#### EXERCISE AIM:
Retype, exactly and with both ends included, the lines below from the one containing "PIXELS pin GND: none -> GND" through the end; omit the pictures.

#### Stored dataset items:
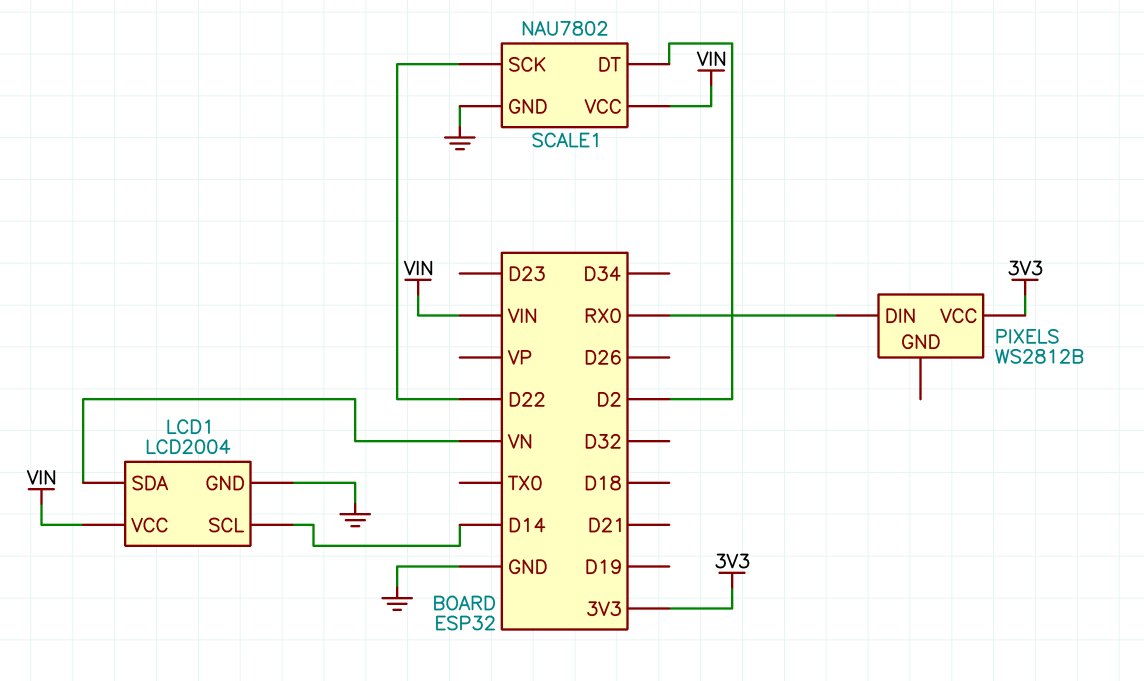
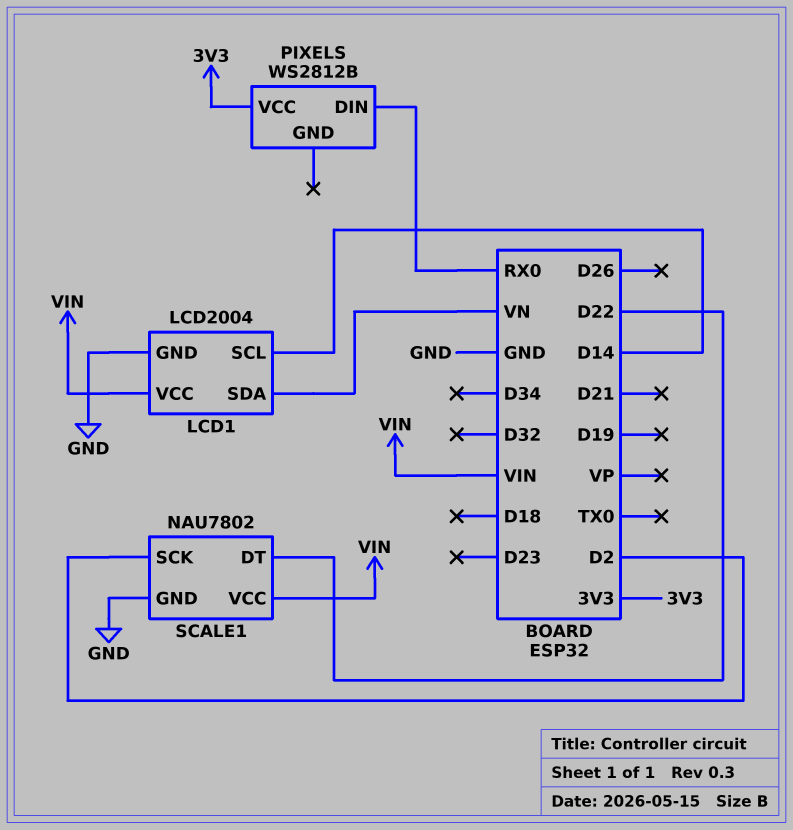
SCALE1 pin DT: D2 -> D22
SCALE1 pin SCK: D22 -> D2

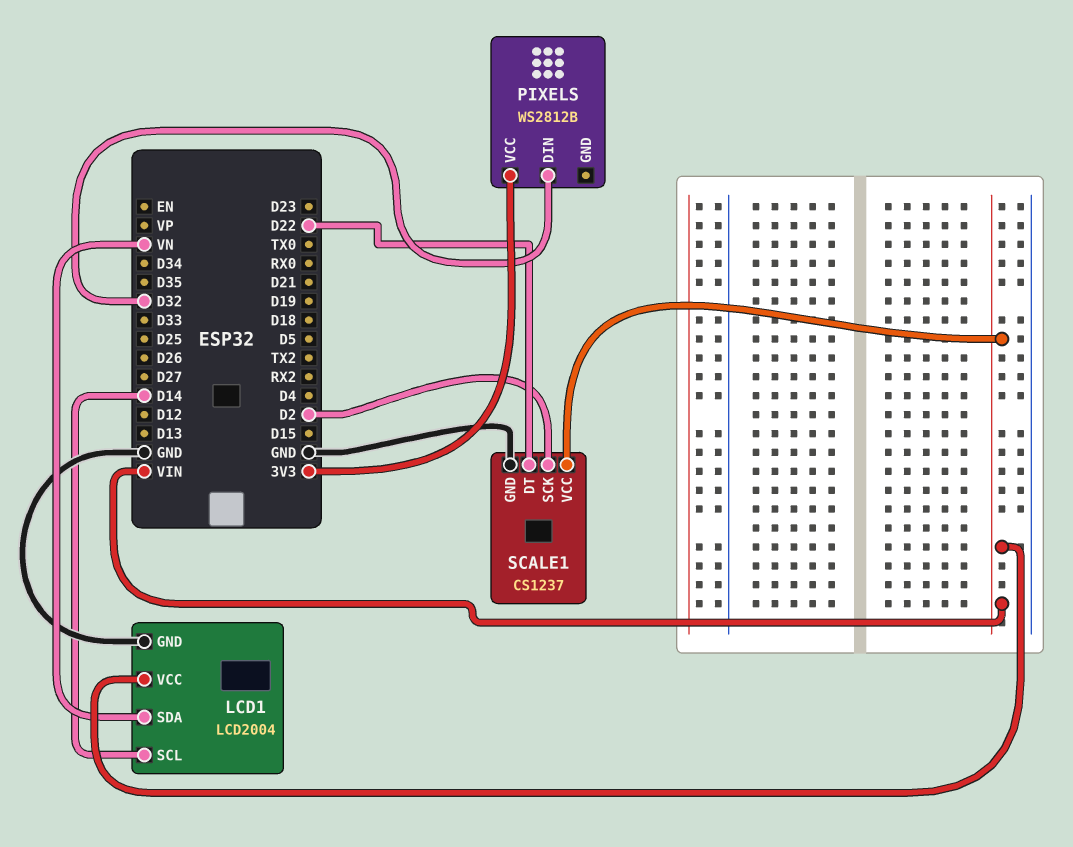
PIXELS pin DIN: RX0 -> D32
SCALE1: NAU7802 -> CS1237

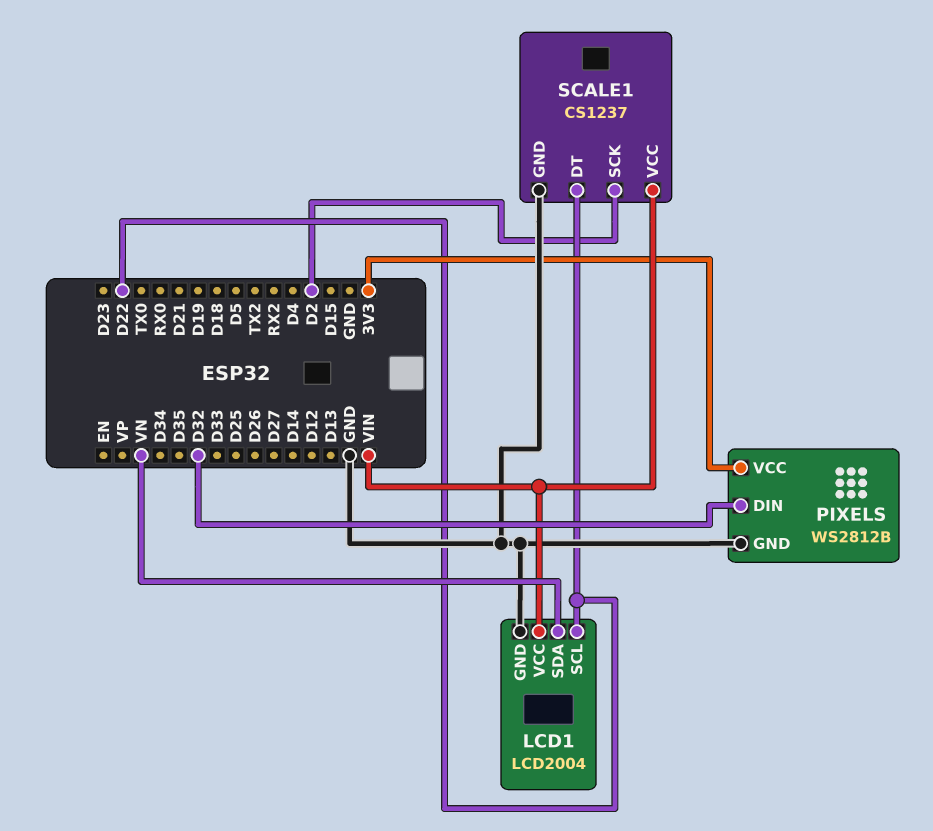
LCD1 pin SCL: D14 -> D22
PIXELS pin GND: none -> GND

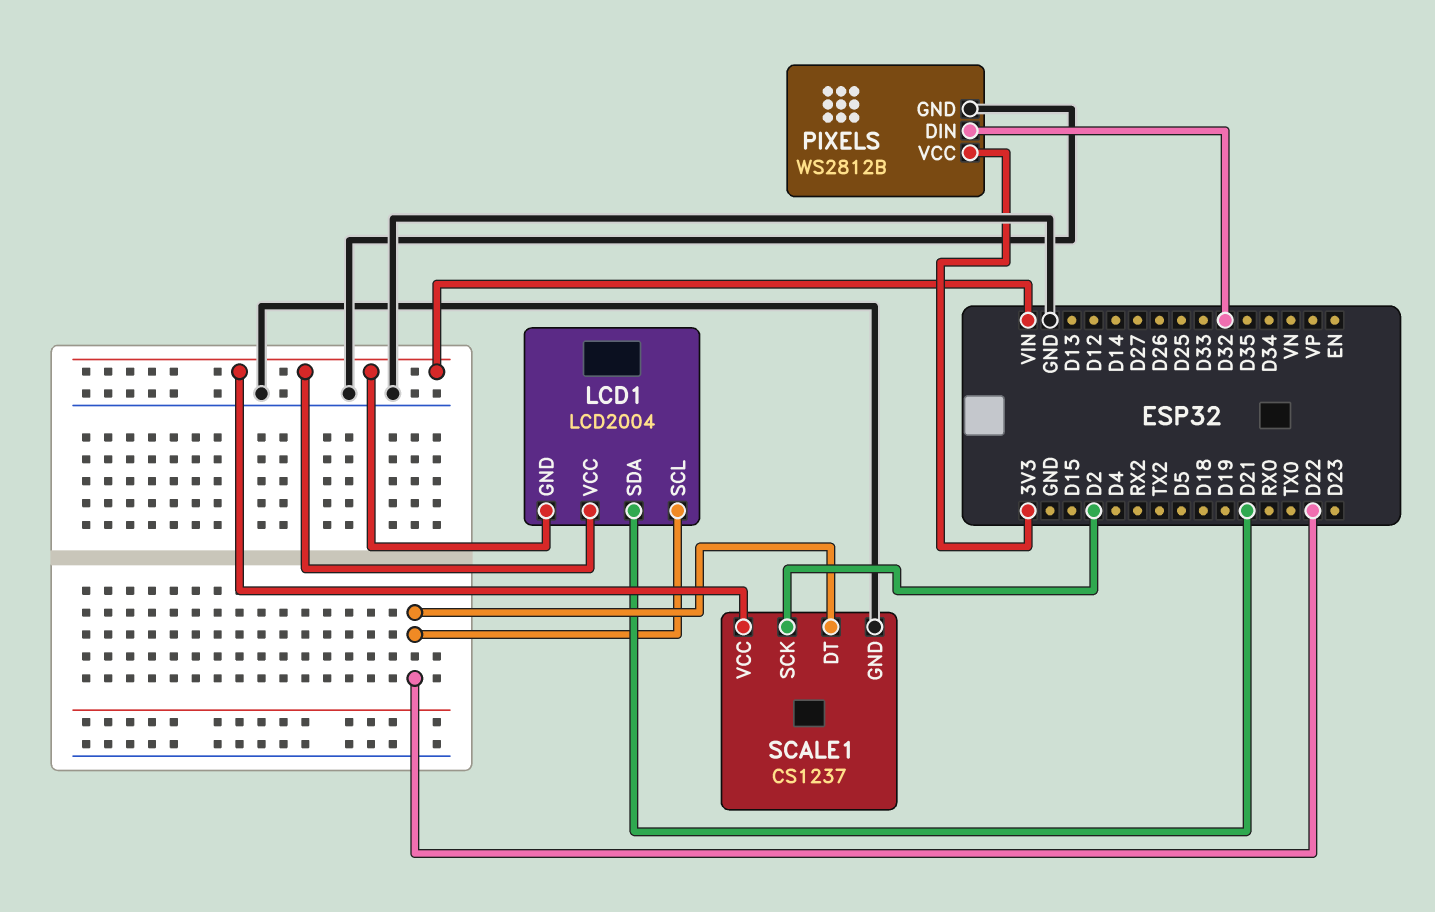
LCD1 pin GND: GND -> VIN
LCD1 pin SDA: VN -> D21

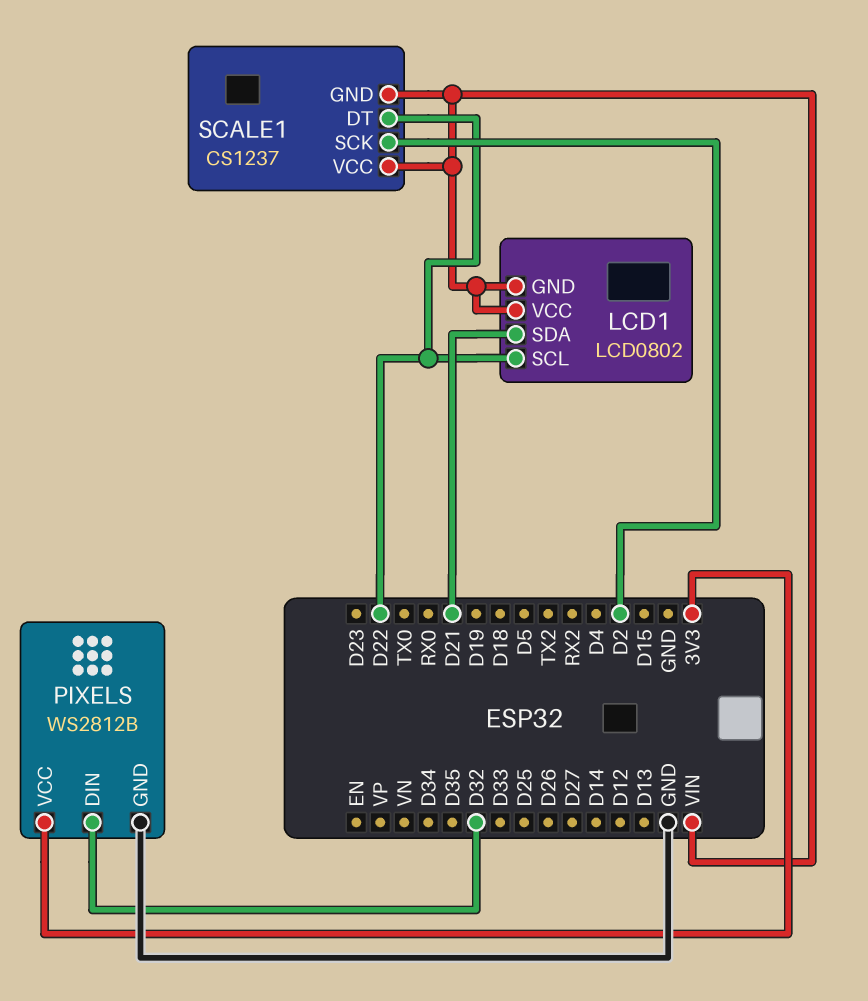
LCD1: LCD2004 -> LCD0802
SCALE1 pin GND: GND -> VIN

#### TASK OUTPUT:
PIXELS pin GND: none -> GND

LCD1 pin GND: GND -> VIN
LCD1 pin SDA: VN -> D21

LCD1: LCD2004 -> LCD0802
SCALE1 pin GND: GND -> VIN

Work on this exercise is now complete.